* Material for the task
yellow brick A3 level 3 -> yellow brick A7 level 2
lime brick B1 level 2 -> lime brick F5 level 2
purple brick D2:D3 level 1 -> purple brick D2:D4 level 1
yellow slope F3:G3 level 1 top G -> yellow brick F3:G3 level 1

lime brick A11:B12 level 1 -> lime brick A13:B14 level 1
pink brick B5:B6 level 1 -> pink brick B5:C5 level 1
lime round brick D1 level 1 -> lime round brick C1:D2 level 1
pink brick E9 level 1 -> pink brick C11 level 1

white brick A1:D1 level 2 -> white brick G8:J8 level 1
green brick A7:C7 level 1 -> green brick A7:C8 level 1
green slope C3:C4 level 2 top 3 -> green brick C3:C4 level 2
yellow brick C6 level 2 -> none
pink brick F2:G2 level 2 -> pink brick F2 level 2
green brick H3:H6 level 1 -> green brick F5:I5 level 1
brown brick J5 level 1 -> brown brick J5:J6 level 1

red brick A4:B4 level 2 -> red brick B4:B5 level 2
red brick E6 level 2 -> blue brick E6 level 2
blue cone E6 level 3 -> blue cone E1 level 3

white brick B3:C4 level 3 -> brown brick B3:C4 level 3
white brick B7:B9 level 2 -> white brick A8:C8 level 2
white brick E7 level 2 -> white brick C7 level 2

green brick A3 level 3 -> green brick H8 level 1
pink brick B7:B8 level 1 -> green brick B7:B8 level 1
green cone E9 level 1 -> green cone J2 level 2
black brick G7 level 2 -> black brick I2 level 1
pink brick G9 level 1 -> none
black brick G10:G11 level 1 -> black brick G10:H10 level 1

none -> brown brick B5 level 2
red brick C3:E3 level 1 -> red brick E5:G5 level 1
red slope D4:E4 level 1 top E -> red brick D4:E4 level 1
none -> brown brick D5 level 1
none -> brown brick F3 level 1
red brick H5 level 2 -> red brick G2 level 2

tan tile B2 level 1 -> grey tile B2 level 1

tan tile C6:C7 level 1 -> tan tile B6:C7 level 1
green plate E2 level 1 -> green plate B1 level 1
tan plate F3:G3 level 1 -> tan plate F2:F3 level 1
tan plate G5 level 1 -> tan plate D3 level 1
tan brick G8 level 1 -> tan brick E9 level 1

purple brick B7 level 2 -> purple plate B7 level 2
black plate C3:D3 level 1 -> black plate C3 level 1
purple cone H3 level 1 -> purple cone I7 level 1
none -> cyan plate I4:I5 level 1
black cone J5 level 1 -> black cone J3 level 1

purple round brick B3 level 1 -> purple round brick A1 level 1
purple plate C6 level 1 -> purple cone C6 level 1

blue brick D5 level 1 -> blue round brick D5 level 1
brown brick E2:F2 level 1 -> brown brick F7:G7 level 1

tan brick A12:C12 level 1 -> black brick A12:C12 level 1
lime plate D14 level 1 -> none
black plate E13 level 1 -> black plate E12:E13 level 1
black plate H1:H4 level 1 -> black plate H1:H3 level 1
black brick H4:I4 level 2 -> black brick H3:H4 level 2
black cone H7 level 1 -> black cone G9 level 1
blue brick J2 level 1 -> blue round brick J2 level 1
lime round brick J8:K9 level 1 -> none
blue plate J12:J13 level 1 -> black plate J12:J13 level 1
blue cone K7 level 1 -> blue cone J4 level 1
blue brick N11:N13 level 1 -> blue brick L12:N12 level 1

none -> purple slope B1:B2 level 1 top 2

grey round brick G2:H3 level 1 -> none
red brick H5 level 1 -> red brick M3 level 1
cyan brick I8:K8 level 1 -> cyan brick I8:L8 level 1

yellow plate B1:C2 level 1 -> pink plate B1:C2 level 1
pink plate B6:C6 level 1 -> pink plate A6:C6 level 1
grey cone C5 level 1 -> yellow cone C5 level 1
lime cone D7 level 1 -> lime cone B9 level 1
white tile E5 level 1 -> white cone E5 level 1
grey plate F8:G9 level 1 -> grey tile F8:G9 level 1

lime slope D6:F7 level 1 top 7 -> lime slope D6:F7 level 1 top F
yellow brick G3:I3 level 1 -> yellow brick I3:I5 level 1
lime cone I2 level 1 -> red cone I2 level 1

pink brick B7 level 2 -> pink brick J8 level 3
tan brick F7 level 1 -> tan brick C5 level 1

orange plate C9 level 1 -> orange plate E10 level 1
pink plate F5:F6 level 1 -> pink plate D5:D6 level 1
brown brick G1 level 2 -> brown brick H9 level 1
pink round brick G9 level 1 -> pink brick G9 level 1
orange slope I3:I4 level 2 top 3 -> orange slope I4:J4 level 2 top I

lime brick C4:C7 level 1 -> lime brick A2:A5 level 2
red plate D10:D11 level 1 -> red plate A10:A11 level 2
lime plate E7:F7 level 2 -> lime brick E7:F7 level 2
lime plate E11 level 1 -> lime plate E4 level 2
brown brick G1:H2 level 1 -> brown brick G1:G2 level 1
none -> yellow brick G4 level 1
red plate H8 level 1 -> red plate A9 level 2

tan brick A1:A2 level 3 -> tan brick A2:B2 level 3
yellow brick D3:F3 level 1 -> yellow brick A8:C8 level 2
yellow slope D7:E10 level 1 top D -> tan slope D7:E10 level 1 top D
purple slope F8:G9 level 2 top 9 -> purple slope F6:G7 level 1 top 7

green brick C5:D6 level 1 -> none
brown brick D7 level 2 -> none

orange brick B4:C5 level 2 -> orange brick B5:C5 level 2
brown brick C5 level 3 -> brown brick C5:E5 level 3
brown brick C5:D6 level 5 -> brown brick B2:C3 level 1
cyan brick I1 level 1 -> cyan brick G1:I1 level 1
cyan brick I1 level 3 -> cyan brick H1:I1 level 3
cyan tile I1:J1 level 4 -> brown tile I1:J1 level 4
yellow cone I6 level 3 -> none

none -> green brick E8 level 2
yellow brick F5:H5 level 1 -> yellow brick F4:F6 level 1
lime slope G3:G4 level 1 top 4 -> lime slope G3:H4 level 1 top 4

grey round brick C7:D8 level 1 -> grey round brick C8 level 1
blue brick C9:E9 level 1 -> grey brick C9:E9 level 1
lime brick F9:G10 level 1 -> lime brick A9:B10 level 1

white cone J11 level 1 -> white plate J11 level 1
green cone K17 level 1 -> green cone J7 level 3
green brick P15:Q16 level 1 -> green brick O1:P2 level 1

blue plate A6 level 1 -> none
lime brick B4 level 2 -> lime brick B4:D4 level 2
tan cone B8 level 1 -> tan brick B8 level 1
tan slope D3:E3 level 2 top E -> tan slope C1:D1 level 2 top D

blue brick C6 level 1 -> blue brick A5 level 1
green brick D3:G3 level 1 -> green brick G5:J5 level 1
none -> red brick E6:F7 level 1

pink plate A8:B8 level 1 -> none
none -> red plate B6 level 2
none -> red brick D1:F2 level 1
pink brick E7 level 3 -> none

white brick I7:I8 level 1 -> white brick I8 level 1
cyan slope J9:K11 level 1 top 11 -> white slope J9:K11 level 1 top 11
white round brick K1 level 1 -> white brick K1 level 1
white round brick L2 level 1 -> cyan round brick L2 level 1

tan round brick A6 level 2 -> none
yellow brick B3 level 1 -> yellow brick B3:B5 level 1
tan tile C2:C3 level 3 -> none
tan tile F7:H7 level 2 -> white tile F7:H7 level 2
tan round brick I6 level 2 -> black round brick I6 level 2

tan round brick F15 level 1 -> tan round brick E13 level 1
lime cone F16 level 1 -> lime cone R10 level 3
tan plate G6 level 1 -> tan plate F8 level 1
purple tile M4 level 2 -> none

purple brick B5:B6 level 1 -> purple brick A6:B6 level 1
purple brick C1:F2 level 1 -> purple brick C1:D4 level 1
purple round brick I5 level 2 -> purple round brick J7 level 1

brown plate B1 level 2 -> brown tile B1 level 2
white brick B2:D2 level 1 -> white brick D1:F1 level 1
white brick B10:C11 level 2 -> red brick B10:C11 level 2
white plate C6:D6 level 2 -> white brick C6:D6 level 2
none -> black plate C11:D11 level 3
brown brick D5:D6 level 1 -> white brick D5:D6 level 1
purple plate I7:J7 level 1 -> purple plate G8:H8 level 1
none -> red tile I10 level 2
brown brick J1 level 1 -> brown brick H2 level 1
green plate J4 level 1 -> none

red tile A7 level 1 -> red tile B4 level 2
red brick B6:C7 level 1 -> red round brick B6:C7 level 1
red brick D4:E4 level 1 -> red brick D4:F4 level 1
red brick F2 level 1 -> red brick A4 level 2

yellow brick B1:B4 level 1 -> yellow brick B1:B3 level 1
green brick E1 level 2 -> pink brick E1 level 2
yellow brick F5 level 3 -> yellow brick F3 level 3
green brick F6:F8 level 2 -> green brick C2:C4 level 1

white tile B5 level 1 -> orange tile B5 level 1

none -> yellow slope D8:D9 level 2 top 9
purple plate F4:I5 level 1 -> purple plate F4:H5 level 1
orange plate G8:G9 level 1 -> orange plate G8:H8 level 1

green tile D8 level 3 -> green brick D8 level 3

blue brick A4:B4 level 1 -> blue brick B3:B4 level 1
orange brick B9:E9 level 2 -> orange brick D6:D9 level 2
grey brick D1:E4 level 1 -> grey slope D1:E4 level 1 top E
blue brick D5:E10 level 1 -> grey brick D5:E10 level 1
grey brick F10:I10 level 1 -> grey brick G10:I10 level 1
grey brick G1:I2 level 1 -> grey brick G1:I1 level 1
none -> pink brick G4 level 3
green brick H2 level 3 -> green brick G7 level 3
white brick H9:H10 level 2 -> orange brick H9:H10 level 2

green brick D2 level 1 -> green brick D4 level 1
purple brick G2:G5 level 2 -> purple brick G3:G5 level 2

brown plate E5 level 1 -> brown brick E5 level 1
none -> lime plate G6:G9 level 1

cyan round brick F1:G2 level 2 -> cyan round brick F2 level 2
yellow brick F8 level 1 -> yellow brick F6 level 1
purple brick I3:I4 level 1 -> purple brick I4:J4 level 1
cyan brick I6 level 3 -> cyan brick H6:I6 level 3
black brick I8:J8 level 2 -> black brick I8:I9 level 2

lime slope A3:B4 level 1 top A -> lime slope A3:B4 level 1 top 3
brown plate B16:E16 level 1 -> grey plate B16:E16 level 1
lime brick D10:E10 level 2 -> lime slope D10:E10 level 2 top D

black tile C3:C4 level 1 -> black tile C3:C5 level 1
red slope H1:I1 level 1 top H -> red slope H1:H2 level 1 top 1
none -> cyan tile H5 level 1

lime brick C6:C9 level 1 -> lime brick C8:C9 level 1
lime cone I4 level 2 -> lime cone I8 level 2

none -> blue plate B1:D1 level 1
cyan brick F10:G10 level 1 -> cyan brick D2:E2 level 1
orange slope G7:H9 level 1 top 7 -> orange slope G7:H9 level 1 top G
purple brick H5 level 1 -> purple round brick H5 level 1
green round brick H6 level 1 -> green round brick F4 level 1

* Work to complete
Wherever a line in the material contains "grey", count it; the answer is the number alone.

* Task result
11